Collected material -

[Start of Attachment]

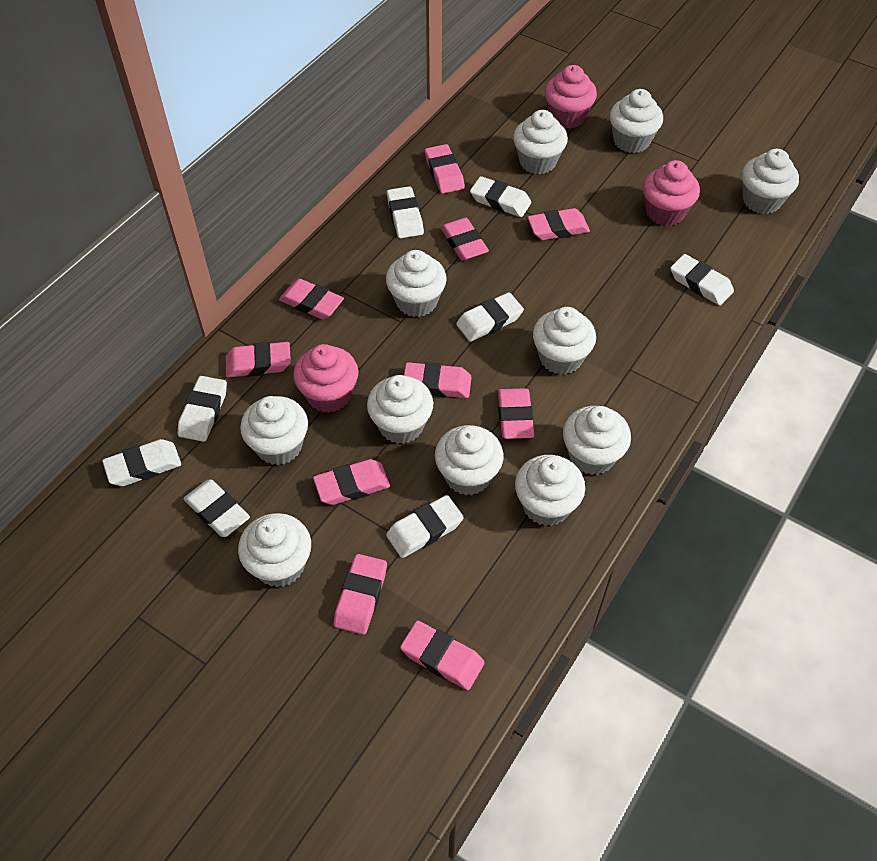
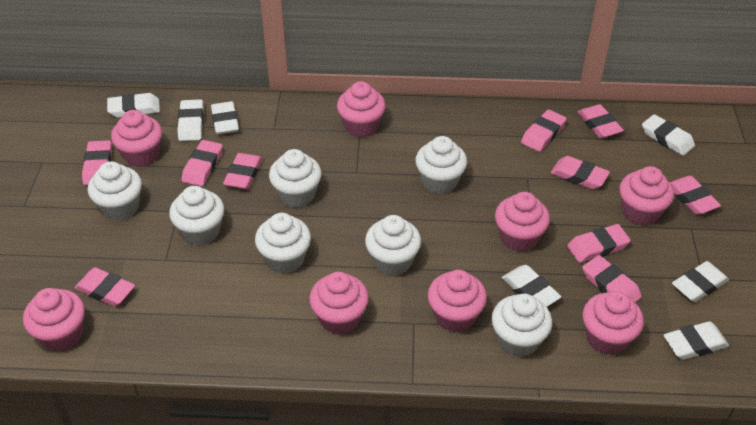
pink cupcake: 3 -> 8
white cupcake: 11 -> 7
white eraser: 8 -> 7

[End of Attachment]

What is expected -
Please transcribe the listing above verbatim and exclude every picture.

Completed task -
pink cupcake: 3 -> 8
white cupcake: 11 -> 7
white eraser: 8 -> 7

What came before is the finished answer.